> **Aim of the exercise**: Work through the records below and tally every line containing "blue". Reply with the total alone.

##### Supplied records

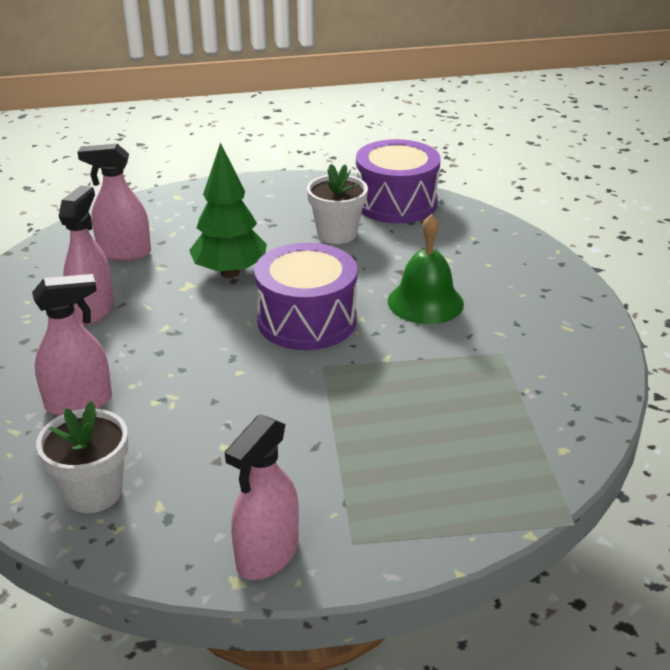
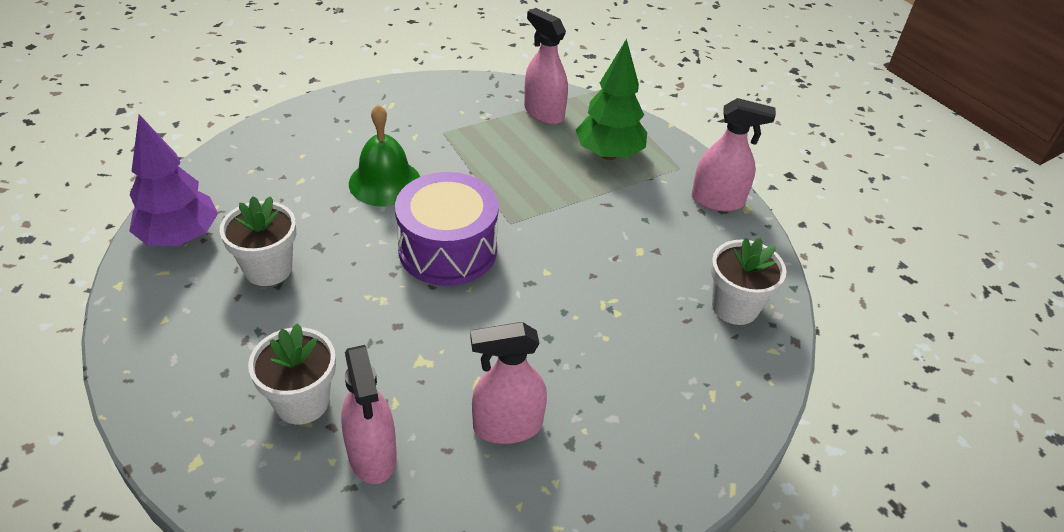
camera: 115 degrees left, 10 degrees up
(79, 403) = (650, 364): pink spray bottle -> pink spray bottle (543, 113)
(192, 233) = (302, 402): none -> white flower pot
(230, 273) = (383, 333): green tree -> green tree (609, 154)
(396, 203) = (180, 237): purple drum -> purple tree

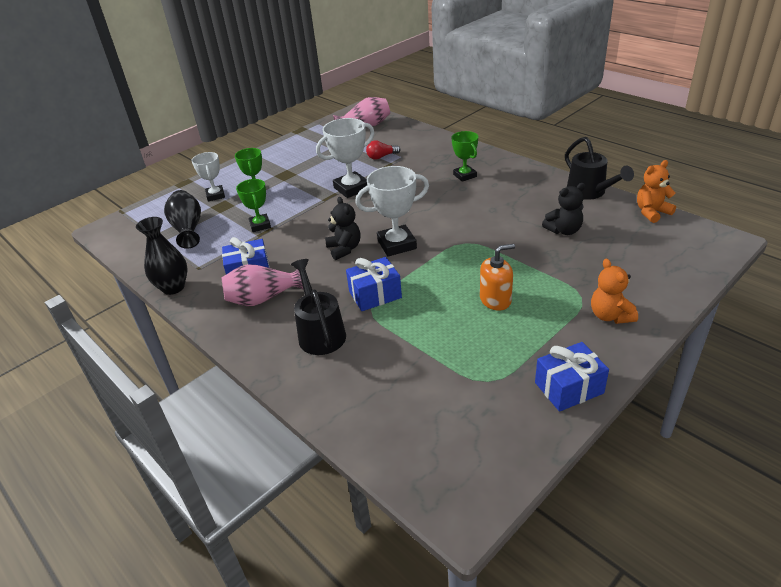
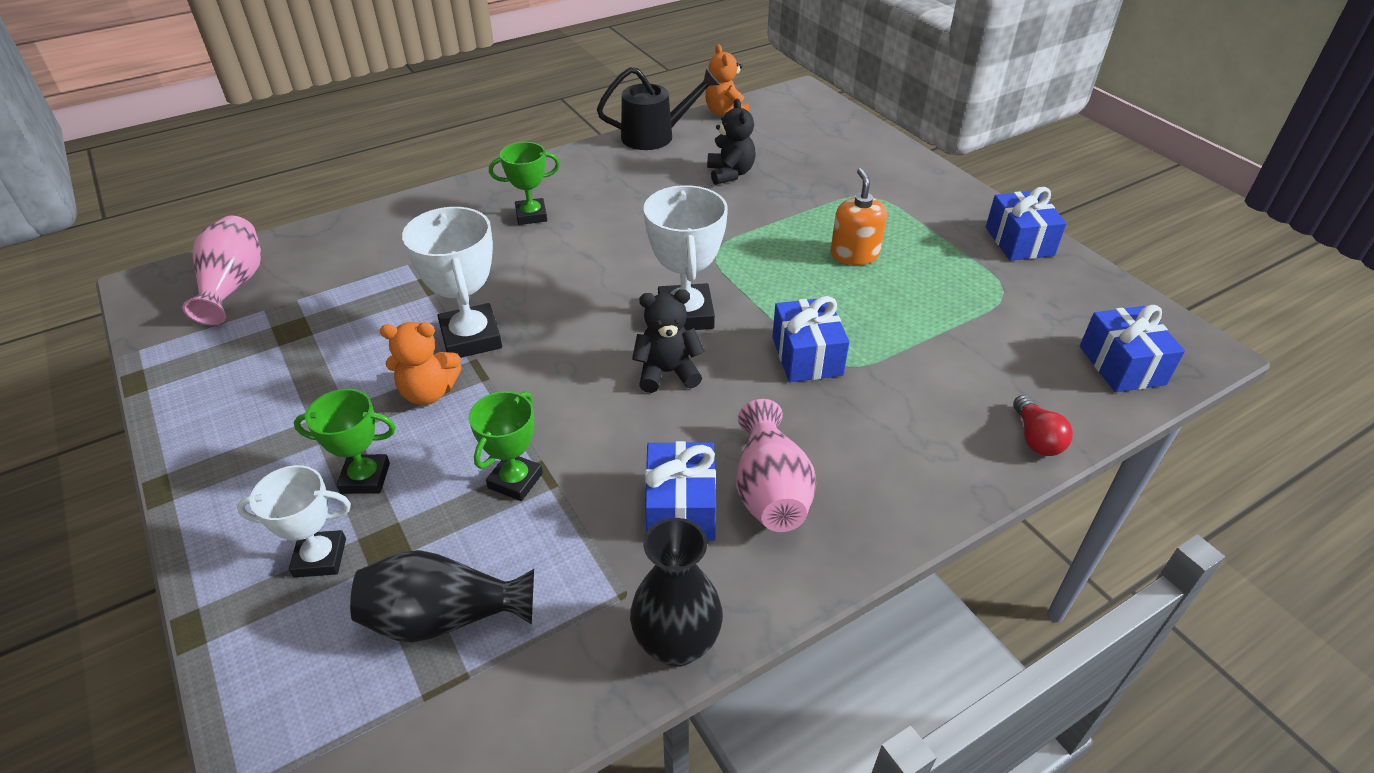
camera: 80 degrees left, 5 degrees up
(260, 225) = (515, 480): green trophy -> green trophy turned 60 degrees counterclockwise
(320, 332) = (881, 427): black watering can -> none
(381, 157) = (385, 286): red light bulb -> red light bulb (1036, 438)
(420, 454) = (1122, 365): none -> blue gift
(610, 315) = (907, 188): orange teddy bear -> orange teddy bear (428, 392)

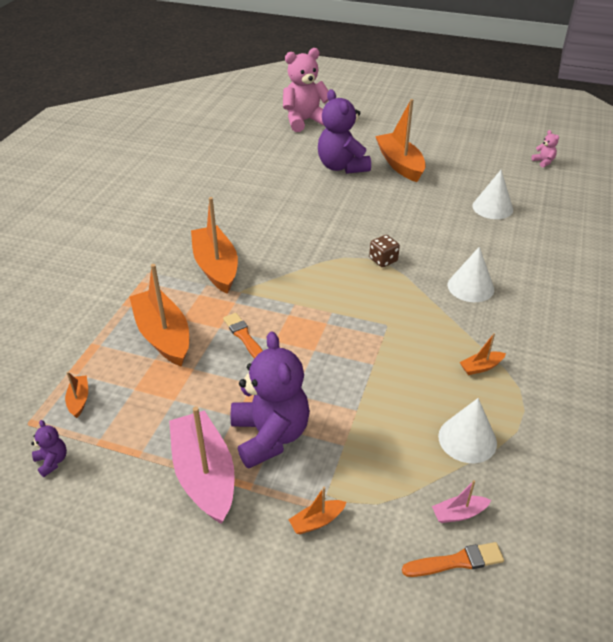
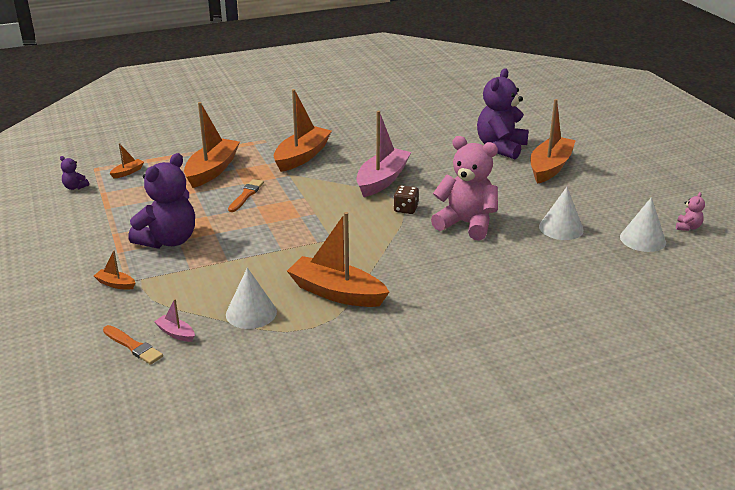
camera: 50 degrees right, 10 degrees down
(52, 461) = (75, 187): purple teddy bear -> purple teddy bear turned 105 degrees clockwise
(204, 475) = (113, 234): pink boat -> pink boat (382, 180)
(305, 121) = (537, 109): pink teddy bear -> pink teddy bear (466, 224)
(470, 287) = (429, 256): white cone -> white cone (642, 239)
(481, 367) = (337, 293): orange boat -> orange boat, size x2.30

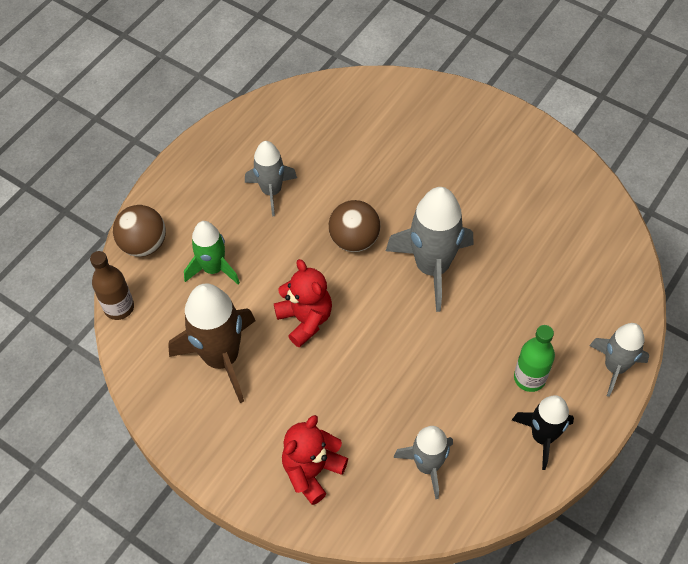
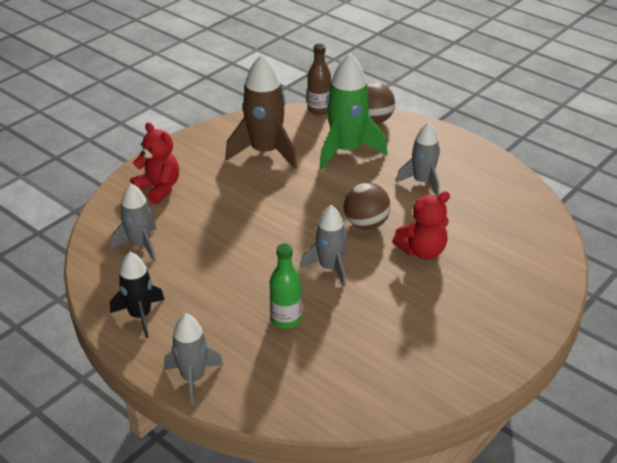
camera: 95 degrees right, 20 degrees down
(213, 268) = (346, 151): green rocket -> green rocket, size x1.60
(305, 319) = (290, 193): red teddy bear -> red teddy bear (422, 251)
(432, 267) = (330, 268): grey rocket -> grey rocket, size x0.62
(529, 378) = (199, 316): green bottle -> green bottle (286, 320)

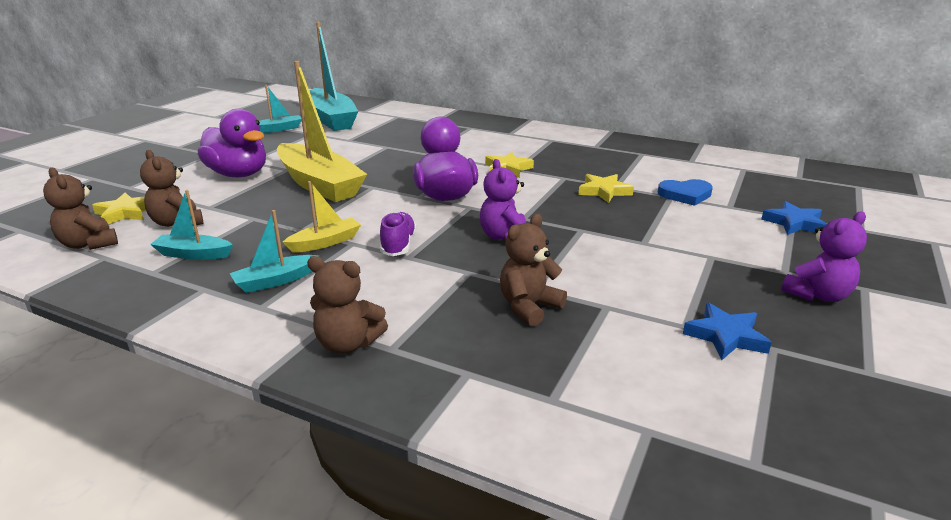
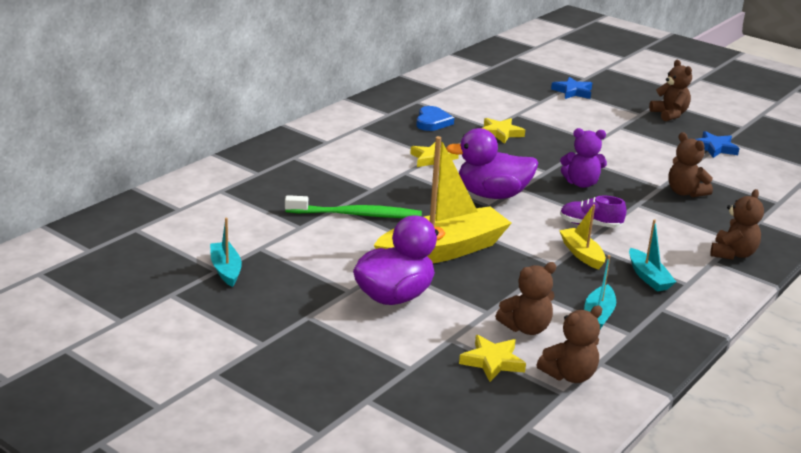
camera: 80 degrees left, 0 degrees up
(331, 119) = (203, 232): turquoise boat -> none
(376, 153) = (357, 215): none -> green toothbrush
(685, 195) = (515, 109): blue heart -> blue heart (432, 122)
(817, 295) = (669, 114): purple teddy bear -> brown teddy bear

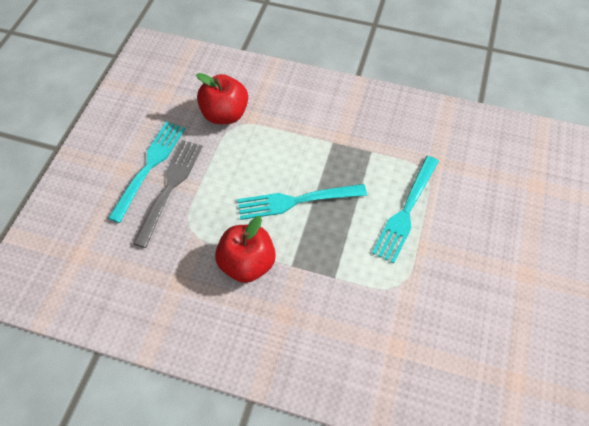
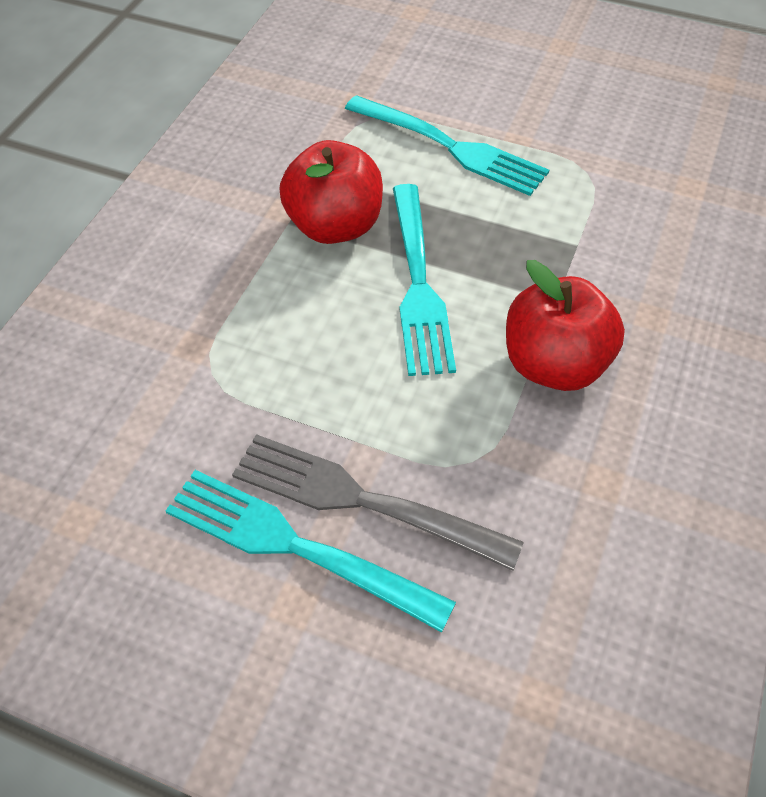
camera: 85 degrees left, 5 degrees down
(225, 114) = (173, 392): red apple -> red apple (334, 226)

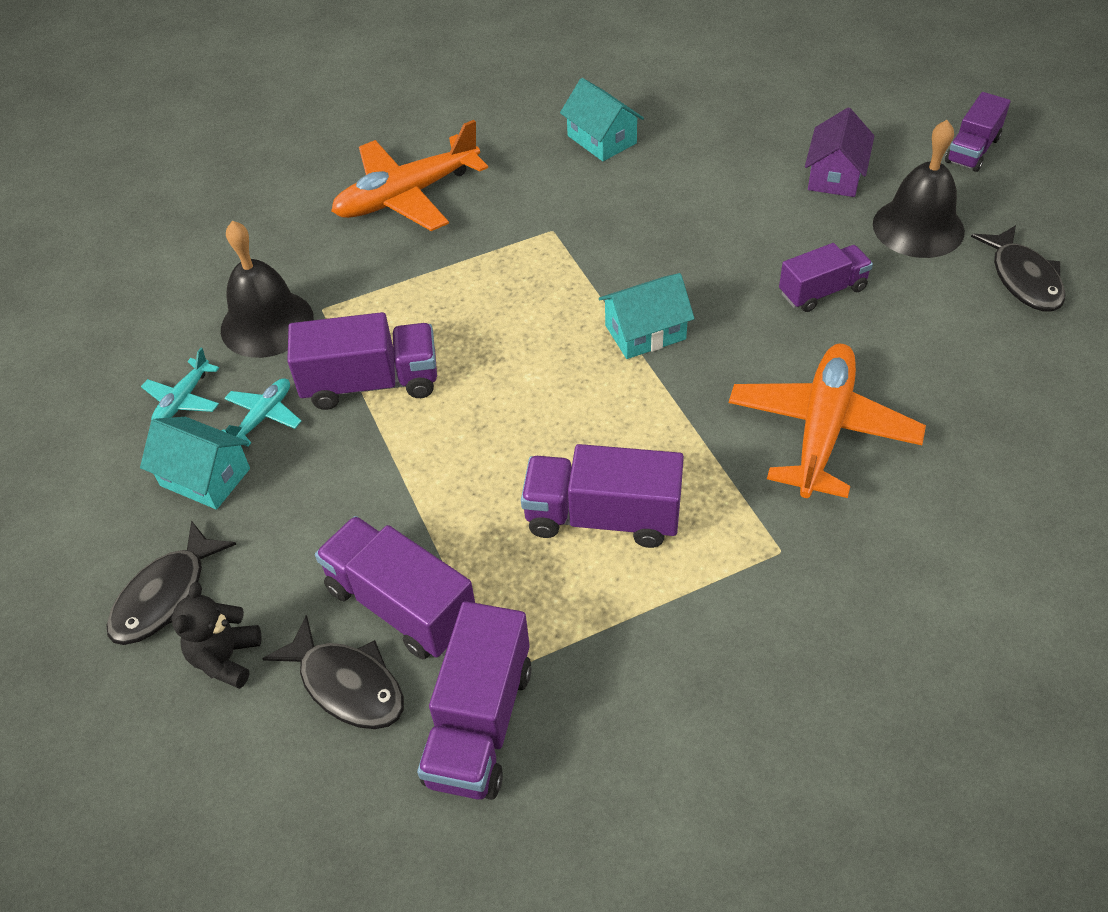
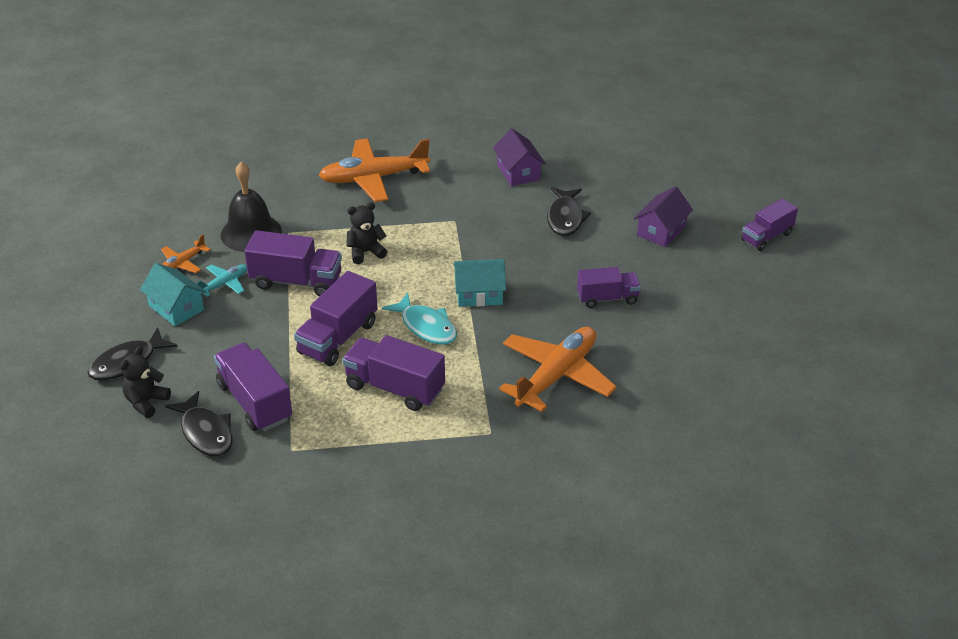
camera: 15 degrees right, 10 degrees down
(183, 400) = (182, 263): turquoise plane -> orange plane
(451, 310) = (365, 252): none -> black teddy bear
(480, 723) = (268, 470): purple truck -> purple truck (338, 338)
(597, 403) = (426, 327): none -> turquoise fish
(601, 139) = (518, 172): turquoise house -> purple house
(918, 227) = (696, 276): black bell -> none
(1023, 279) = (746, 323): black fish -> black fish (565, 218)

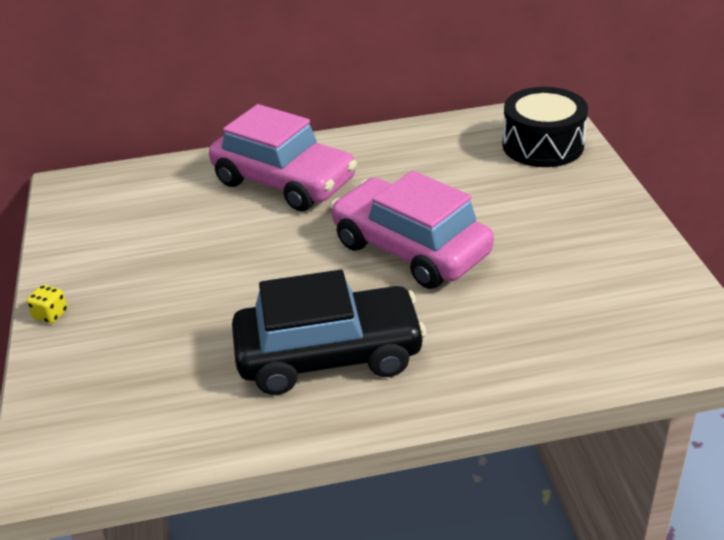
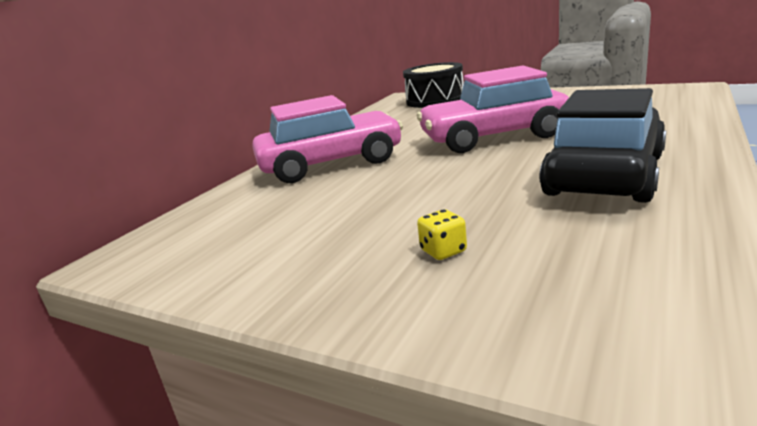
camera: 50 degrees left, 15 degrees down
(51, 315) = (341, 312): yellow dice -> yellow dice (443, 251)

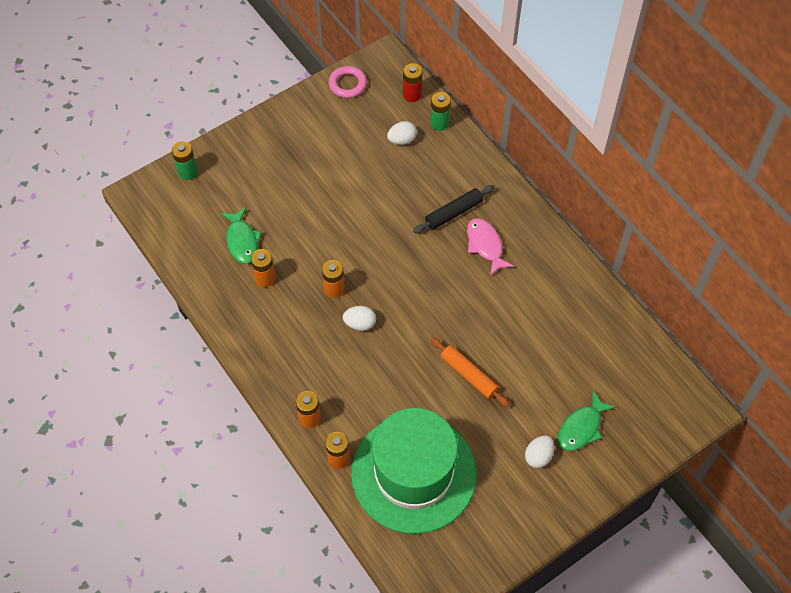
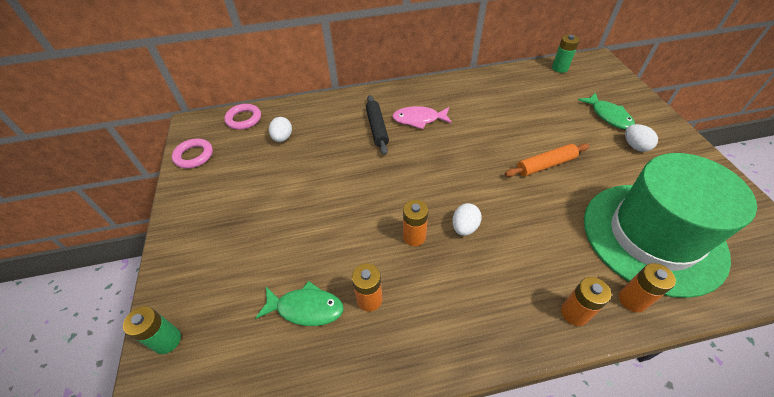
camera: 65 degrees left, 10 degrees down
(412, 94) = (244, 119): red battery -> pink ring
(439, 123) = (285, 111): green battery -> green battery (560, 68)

##########

> **Your solution**: 2